## [PROVIDED RECORDS]
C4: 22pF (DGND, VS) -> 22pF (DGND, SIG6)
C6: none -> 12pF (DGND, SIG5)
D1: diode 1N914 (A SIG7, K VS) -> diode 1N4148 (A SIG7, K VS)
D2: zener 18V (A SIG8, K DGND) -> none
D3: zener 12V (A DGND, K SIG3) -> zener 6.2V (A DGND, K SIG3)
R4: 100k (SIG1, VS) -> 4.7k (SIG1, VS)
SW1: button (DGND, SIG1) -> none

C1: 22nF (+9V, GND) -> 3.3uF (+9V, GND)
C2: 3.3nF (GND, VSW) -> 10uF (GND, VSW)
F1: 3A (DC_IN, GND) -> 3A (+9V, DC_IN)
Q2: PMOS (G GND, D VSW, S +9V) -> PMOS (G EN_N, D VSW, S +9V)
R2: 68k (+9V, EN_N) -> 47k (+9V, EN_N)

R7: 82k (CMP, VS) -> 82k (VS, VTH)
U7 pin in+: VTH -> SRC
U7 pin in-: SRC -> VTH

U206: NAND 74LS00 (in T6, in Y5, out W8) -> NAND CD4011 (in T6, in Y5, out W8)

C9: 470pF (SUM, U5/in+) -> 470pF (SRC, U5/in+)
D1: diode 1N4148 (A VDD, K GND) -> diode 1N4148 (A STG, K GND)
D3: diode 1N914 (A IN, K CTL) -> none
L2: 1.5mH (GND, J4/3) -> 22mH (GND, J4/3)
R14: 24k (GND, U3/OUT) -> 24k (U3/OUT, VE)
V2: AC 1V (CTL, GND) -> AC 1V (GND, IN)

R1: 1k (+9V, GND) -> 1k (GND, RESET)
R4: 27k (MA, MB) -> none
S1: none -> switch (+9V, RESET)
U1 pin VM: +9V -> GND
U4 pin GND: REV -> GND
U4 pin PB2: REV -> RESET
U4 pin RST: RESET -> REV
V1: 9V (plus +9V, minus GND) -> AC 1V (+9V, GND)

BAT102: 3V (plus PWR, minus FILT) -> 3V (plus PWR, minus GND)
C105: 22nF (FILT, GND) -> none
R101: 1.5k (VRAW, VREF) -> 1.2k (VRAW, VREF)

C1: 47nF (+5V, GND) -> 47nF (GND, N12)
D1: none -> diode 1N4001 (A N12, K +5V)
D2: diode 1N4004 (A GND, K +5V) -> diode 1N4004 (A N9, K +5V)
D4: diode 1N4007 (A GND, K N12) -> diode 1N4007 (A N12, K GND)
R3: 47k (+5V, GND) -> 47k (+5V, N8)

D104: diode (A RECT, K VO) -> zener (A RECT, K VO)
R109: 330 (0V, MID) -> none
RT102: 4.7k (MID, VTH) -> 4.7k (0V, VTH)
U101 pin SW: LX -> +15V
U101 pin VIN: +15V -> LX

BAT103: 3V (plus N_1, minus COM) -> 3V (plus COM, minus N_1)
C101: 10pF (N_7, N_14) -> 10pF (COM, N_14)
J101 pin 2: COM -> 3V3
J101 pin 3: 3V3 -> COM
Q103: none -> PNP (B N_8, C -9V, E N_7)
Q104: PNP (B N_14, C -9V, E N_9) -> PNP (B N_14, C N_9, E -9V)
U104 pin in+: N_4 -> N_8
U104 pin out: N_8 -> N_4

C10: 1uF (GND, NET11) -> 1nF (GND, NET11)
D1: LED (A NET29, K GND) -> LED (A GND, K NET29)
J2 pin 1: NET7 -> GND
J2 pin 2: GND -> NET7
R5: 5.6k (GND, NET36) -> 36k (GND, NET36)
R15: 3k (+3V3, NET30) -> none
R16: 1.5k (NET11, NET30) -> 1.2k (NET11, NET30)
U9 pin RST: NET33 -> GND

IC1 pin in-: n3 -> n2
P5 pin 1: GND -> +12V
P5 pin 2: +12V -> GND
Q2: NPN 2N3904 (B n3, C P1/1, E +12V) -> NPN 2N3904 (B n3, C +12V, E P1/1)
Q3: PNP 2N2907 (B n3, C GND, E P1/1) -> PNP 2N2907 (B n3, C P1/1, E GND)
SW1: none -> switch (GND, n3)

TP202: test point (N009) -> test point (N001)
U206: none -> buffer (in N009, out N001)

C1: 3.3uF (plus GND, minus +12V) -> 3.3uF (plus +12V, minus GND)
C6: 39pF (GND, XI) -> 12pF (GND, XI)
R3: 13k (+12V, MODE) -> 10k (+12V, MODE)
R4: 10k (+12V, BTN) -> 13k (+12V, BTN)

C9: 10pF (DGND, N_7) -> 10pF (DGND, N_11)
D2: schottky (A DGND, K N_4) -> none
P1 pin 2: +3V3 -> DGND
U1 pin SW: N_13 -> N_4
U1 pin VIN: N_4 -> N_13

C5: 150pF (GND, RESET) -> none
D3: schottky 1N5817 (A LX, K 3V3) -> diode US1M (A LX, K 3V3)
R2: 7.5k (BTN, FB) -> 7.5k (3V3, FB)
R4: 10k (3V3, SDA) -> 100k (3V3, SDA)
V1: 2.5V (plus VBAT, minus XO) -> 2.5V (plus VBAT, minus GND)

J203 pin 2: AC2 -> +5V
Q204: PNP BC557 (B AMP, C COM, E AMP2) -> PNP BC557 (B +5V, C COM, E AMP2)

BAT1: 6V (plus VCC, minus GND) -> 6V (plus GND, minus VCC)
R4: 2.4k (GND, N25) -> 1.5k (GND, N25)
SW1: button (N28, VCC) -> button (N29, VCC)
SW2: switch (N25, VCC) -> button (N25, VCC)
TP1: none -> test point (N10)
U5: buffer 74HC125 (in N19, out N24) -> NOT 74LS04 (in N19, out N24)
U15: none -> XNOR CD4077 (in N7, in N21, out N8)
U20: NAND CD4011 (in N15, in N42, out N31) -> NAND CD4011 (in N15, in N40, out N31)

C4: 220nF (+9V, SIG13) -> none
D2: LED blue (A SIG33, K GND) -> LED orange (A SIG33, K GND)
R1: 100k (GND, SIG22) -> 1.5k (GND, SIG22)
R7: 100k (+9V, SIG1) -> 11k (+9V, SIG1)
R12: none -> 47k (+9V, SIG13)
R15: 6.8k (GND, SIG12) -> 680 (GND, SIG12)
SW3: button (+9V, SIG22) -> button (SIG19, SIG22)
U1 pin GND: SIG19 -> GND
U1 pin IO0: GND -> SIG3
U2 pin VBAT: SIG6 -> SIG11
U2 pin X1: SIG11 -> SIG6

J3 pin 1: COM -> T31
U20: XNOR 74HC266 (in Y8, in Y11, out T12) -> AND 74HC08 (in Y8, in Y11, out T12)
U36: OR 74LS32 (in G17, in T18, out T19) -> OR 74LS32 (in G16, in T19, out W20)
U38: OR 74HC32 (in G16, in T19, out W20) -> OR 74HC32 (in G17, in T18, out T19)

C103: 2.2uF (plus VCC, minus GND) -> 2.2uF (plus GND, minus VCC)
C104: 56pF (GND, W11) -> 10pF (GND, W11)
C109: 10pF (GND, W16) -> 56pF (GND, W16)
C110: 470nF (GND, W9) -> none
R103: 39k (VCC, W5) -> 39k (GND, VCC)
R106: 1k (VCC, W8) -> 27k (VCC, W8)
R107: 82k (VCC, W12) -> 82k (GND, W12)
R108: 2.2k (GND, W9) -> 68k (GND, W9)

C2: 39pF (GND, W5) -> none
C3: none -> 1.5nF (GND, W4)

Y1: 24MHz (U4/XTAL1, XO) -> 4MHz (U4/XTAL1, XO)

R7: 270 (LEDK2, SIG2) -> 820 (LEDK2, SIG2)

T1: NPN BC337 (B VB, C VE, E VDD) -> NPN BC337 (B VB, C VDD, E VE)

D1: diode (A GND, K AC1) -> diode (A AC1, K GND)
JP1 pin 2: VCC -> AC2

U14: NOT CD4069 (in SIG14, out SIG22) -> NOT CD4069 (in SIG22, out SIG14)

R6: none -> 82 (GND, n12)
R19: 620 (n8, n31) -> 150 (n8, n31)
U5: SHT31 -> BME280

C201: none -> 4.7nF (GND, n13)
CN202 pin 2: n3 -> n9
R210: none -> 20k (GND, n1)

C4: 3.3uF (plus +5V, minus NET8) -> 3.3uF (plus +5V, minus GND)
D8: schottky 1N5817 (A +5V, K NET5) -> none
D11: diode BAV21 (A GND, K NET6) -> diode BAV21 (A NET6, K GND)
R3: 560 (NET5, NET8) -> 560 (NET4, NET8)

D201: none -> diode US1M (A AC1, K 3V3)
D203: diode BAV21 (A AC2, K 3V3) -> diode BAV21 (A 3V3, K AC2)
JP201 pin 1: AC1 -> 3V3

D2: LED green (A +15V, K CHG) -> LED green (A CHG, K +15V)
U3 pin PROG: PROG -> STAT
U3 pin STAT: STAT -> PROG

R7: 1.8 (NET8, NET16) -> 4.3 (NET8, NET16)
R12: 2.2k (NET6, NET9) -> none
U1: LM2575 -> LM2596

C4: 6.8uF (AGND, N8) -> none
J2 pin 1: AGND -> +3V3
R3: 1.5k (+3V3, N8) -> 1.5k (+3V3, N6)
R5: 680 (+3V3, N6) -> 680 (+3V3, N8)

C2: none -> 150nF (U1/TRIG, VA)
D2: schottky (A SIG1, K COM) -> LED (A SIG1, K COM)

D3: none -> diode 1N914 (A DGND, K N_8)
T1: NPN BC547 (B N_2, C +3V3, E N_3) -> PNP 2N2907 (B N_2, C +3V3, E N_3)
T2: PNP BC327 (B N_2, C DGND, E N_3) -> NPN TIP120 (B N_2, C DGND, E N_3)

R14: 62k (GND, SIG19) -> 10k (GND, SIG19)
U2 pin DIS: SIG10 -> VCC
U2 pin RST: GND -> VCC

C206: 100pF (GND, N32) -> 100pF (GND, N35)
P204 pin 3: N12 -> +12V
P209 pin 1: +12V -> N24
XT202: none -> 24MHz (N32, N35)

## [WHAT THIS TASK INVOLVES]
Looking back over the data above, restate word for word the lines that begin at the line with "J101 pin 3: 3V3 -> COM" and end at the line with "J2 pin 1: NET7 -> GND", inclusive.

## [RESPONSE AREA]
J101 pin 3: 3V3 -> COM
Q103: none -> PNP (B N_8, C -9V, E N_7)
Q104: PNP (B N_14, C -9V, E N_9) -> PNP (B N_14, C N_9, E -9V)
U104 pin in+: N_4 -> N_8
U104 pin out: N_8 -> N_4

C10: 1uF (GND, NET11) -> 1nF (GND, NET11)
D1: LED (A NET29, K GND) -> LED (A GND, K NET29)
J2 pin 1: NET7 -> GND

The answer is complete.